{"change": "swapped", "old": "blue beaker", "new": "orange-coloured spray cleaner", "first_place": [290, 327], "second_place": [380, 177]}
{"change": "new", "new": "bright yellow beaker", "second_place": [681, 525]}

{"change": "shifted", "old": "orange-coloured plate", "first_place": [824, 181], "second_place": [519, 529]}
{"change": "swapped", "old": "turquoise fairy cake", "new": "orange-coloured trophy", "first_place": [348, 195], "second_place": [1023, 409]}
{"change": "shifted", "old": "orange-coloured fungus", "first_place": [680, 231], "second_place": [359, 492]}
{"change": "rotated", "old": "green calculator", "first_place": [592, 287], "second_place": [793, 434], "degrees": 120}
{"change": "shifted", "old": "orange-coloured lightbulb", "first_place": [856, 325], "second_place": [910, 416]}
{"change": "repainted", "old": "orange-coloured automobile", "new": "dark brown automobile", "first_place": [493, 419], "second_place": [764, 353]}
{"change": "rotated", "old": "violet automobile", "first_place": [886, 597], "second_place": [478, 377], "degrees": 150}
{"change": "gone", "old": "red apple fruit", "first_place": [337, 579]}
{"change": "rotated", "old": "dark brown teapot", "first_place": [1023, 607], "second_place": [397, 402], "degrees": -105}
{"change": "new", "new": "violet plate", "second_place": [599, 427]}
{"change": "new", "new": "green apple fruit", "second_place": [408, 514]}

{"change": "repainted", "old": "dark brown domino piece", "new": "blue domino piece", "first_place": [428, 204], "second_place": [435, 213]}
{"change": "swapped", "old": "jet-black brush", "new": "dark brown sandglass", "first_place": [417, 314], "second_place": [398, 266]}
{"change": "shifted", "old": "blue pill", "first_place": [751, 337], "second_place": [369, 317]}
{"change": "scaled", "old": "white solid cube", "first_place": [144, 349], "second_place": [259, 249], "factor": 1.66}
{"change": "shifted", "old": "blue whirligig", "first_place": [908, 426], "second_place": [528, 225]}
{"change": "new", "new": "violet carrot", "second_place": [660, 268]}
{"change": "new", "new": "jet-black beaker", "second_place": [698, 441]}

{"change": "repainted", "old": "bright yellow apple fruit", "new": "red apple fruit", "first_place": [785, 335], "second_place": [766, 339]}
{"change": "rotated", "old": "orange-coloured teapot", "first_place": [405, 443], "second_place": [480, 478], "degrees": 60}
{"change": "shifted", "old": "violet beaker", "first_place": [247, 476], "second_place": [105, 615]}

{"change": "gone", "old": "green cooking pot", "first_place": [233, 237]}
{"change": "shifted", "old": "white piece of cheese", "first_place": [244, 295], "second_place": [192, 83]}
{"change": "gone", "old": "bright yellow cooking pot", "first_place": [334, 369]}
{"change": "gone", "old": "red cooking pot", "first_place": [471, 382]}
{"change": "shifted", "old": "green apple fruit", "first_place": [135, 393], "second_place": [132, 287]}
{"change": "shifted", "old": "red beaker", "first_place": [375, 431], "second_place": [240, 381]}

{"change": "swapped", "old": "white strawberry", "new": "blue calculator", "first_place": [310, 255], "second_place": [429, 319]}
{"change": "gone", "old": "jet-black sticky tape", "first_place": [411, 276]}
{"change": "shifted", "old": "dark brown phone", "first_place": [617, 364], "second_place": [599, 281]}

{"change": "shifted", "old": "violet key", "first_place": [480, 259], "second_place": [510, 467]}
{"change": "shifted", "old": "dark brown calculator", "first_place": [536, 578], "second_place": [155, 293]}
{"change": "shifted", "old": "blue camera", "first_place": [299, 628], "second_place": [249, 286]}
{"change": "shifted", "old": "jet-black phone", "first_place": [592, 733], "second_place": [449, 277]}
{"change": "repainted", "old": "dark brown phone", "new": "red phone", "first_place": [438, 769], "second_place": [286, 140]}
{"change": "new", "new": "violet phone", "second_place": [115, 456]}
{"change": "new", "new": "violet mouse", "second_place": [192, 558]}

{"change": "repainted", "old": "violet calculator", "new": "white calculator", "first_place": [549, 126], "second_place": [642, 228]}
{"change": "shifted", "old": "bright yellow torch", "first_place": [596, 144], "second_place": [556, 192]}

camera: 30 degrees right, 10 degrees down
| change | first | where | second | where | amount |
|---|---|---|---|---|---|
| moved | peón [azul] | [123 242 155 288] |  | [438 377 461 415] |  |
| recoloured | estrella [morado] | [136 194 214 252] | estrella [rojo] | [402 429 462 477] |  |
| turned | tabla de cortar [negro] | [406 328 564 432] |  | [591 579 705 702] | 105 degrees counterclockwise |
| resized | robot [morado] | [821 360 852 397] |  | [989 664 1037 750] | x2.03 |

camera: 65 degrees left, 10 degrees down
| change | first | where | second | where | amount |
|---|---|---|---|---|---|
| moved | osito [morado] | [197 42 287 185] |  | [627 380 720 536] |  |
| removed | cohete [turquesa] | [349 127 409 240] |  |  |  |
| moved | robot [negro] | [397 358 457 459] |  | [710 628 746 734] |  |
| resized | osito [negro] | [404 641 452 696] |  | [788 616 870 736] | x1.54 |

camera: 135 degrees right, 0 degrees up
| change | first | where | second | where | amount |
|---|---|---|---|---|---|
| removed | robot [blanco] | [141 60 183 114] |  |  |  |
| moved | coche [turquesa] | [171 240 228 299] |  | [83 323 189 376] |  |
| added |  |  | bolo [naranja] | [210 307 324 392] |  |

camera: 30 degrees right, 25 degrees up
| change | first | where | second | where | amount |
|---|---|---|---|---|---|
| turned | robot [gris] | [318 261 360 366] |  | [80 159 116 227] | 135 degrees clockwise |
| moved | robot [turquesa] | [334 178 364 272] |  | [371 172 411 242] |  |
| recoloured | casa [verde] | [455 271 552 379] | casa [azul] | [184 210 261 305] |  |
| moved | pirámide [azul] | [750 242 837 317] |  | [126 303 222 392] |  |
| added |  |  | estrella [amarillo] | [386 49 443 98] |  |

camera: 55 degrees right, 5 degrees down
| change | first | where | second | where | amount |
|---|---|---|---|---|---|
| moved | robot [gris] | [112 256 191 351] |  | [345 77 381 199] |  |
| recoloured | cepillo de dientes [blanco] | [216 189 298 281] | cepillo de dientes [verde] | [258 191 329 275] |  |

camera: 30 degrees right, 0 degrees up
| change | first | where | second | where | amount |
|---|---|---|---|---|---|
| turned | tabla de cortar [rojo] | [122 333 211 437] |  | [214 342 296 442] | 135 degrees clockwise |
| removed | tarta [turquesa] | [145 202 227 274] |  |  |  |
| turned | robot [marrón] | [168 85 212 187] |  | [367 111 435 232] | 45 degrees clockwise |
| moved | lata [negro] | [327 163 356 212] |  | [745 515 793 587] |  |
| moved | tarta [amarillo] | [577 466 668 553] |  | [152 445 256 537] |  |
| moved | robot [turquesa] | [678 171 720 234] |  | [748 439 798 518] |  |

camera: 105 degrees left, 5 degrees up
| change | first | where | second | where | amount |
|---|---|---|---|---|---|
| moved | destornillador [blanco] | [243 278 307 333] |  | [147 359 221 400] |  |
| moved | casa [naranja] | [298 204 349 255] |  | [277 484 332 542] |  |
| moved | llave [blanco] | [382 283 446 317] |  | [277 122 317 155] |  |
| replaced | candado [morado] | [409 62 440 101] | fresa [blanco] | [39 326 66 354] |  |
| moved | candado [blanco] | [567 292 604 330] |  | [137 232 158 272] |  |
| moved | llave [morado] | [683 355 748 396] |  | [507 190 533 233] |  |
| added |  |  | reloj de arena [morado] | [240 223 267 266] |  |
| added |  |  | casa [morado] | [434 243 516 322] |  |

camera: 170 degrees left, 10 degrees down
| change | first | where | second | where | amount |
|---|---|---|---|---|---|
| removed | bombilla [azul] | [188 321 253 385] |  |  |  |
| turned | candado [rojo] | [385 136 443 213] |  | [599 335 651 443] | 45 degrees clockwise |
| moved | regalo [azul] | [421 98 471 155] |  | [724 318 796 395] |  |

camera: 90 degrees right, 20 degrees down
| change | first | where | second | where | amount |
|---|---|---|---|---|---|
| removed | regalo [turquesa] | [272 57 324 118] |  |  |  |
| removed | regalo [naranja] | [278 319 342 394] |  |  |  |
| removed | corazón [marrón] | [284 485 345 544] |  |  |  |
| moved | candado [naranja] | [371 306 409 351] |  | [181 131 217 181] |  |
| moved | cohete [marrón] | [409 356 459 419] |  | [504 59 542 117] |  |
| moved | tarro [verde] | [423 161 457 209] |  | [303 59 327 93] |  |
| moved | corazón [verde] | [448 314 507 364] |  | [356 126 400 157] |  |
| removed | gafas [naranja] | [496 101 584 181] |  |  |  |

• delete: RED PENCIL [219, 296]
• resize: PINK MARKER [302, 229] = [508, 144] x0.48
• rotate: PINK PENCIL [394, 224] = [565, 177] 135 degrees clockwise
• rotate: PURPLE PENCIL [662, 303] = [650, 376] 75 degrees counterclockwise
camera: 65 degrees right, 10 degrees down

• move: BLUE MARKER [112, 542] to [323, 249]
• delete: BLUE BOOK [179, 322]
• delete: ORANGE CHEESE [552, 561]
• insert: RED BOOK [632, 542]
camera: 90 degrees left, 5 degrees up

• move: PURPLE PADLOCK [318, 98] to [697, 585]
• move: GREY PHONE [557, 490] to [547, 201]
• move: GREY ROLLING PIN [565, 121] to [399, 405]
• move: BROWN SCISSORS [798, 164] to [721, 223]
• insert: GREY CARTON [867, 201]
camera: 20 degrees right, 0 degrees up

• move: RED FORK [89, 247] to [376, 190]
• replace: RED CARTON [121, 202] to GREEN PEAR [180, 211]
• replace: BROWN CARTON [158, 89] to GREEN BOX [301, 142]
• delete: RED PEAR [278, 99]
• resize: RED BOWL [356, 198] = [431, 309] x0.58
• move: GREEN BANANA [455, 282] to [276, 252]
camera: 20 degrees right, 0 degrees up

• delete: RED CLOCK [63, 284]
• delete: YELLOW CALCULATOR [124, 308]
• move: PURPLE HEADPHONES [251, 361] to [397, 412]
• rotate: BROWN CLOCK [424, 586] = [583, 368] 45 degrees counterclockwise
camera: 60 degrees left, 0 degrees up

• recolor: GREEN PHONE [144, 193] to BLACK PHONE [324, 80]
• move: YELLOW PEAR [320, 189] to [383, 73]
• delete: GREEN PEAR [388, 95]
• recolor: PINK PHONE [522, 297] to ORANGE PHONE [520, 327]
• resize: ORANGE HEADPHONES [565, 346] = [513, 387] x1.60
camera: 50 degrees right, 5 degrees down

□ □ □ □ □

(Problem description):
Show all lines above that contain "dark".

(Output of the task):
{"change": "repainted", "old": "orange-coloured automobile", "new": "dark brown automobile", "first_place": [493, 419], "second_place": [764, 353]}
{"change": "rotated", "old": "dark brown teapot", "first_place": [1023, 607], "second_place": [397, 402], "degrees": -105}
{"change": "repainted", "old": "dark brown domino piece", "new": "blue domino piece", "first_place": [428, 204], "second_place": [435, 213]}
{"change": "swapped", "old": "jet-black brush", "new": "dark brown sandglass", "first_place": [417, 314], "second_place": [398, 266]}
{"change": "shifted", "old": "dark brown phone", "first_place": [617, 364], "second_place": [599, 281]}
{"change": "shifted", "old": "dark brown calculator", "first_place": [536, 578], "second_place": [155, 293]}
{"change": "repainted", "old": "dark brown phone", "new": "red phone", "first_place": [438, 769], "second_place": [286, 140]}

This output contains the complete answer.